## Task item
Repeat each record below exactly, omitting whatever pictures appear in it.

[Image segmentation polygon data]
========================

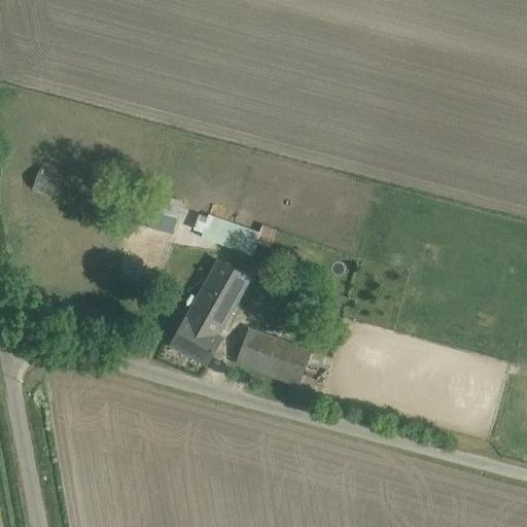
[(63,201),(69,181),(38,170),(31,189),(63,201)]
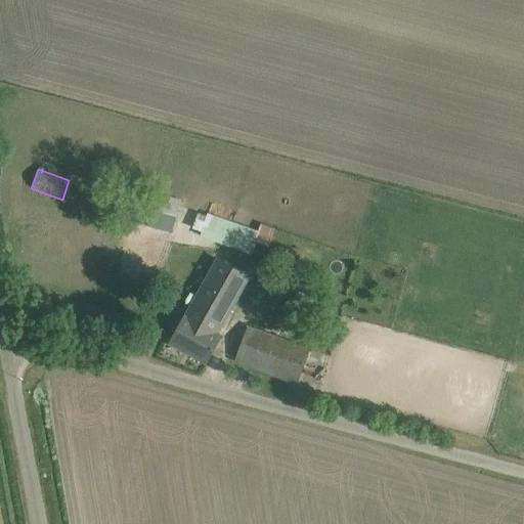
[(156,193),(147,225),(172,232),(181,200),(156,193)]
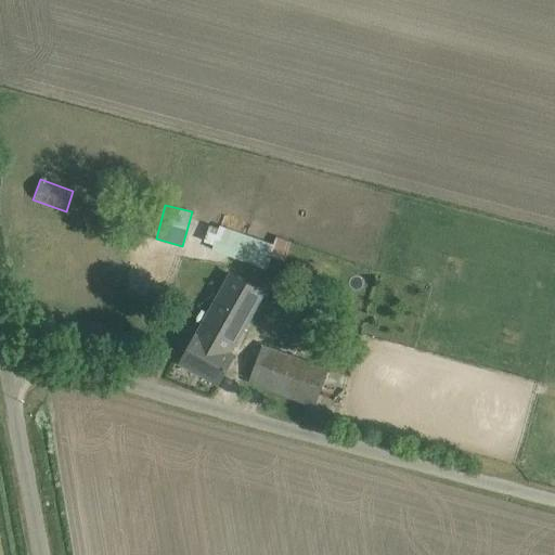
[(219,228),(211,224),(204,242),(214,245),(213,248),(268,270),(273,256),(286,261),(293,242),(278,236),(274,244),(221,223),(219,228)]
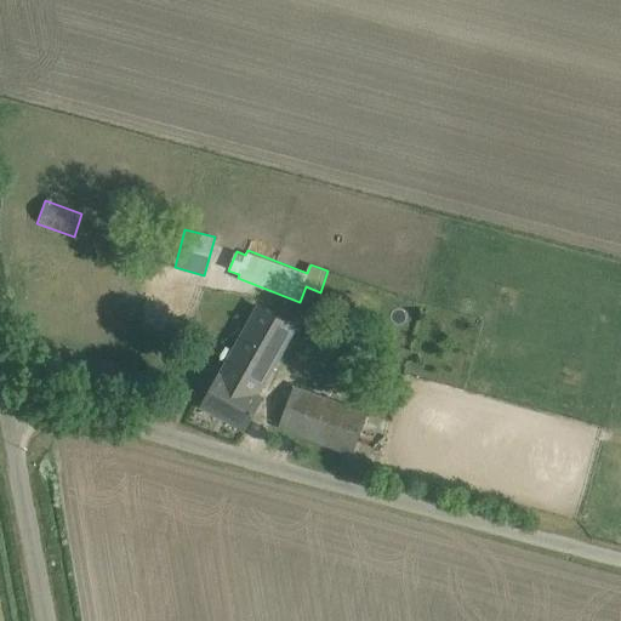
[(220,374),(203,405),(245,429),(263,398),(257,394),(295,328),(258,307),(221,375),(220,374)]
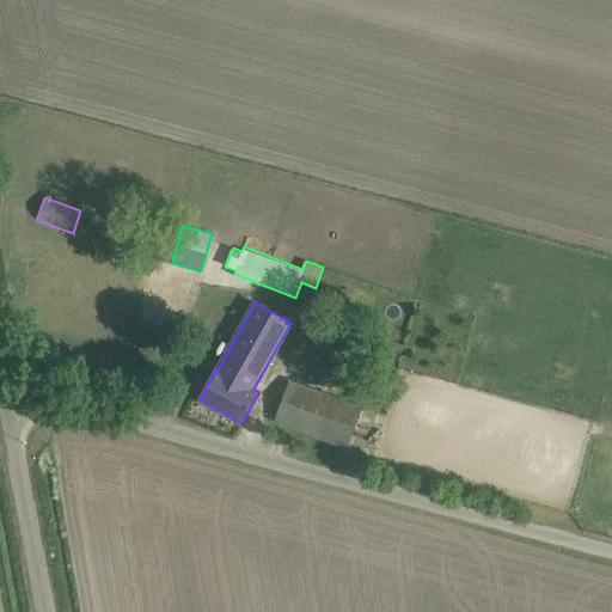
[(291,381),(283,399),(275,421),(347,448),(362,408),(291,381)]
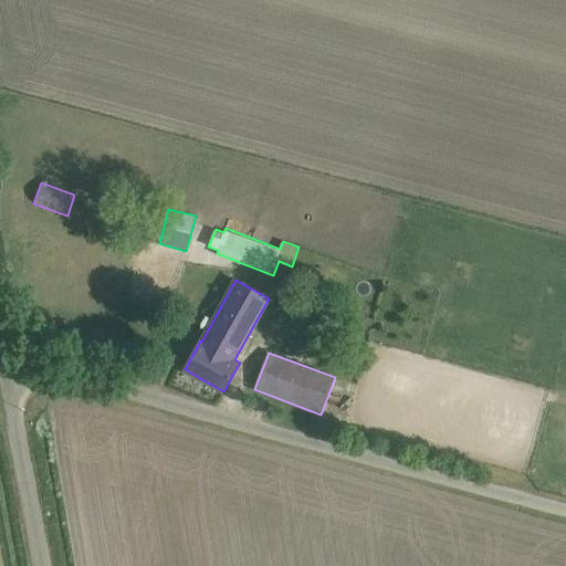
All buildings are outlined.
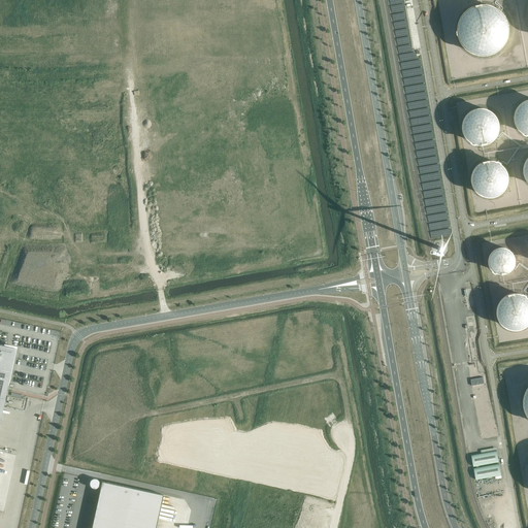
[(483,5),(477,6),(469,10),(463,17),(459,25),(458,31),(460,40),(464,48),(468,52),(475,56),(485,57),(493,56),(500,52),(506,44),(508,40),(510,31),(508,22),(506,17),(500,10),(492,6),(483,5)]
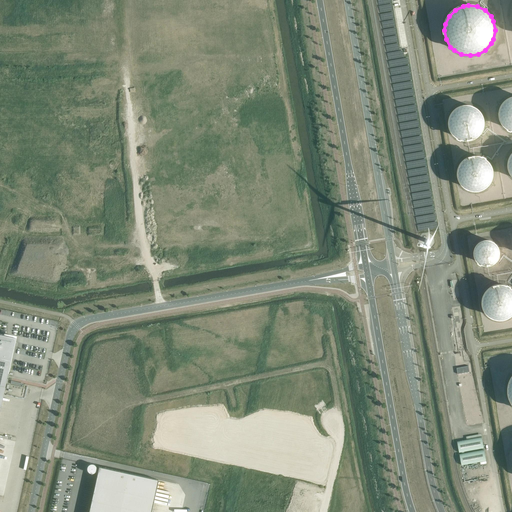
[(511,95),(506,98),(502,102),(499,108),(498,115),(500,121),(506,127),(511,130),(511,95)]
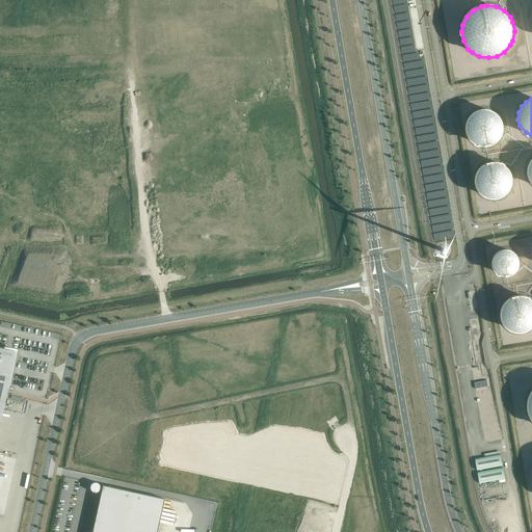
[(488,108),(482,108),(476,111),(471,115),(469,121),(468,126),(468,132),(471,137),(474,140),(480,143),(488,144),(495,142),(500,138),(502,133),(504,127),(503,121),(499,114),(494,110),(488,108)]
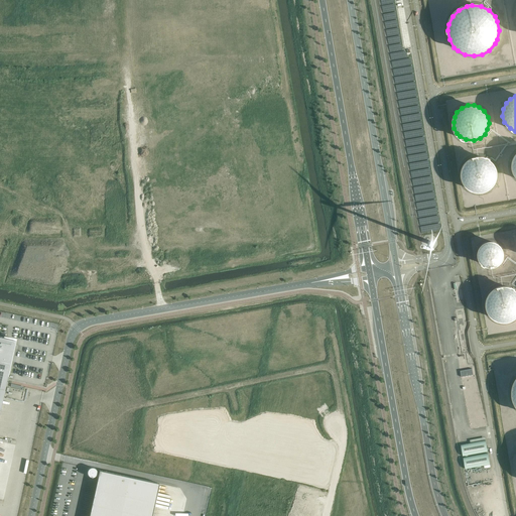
[(482,157),(475,157),(469,160),(465,164),(462,169),(462,175),(463,181),(466,186),(469,188),(474,191),(482,191),(488,189),(493,185),(496,178),(497,172),(495,166),(493,163),(488,159),(482,157)]
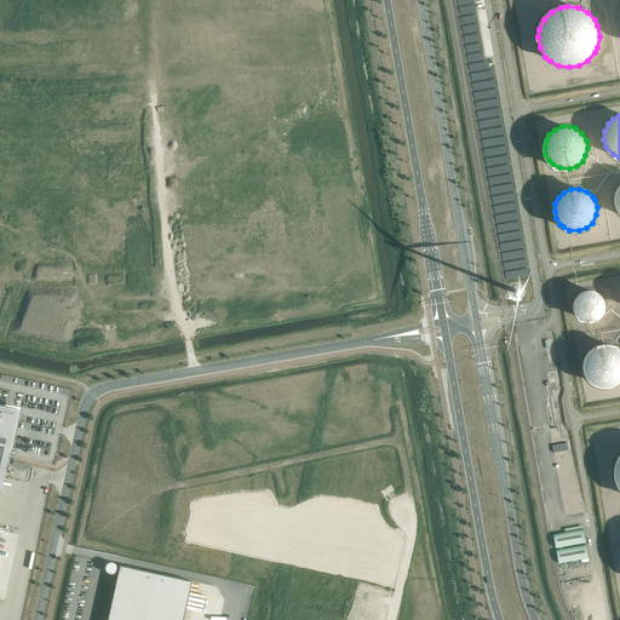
[(597,292),(590,290),(585,291),(580,293),(577,298),(575,304),(575,309),(578,314),(583,319),(587,320),(593,320),(598,317),(603,313),(604,308),(606,303),(604,299),(602,294),(597,292)]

========================

## Response for this exercise
[(63,201),(69,181),(38,170),(31,189),(63,201)]
[(156,193),(147,225),(172,232),(181,200),(156,193)]
[(219,228),(211,224),(204,242),(214,245),(213,248),(268,270),(273,256),(286,261),(293,242),(278,236),(274,244),(221,223),(219,228)]
[(220,374),(203,405),(245,429),(263,398),(257,394),(295,328),(258,307),(221,375),(220,374)]
[(291,381),(283,399),(275,421),(347,448),(362,408),(291,381)]
All buildings are outlined.
[(483,5),(477,6),(469,10),(463,17),(459,25),(458,31),(460,40),(464,48),(468,52),(475,56),(485,57),(493,56),(500,52),(506,44),(508,40),(510,31),(508,22),(506,17),(500,10),(492,6),(483,5)]
[(511,95),(506,98),(502,102),(499,108),(498,115),(500,121),(506,127),(511,130),(511,95)]
[(488,108),(482,108),(476,111),(471,115),(469,121),(468,126),(468,132),(471,137),(474,140),(480,143),(488,144),(495,142),(500,138),(502,133),(504,127),(503,121),(499,114),(494,110),(488,108)]
[(482,157),(475,157),(469,160),(465,164),(462,169),(462,175),(463,181),(466,186),(469,188),(474,191),(482,191),(488,189),(493,185),(496,178),(497,172),(495,166),(493,163),(488,159),(482,157)]
[(597,292),(590,290),(585,291),(580,293),(577,298),(575,304),(575,309),(578,314),(583,319),(587,320),(593,320),(598,317),(603,313),(604,308),(606,303),(604,299),(602,294),(597,292)]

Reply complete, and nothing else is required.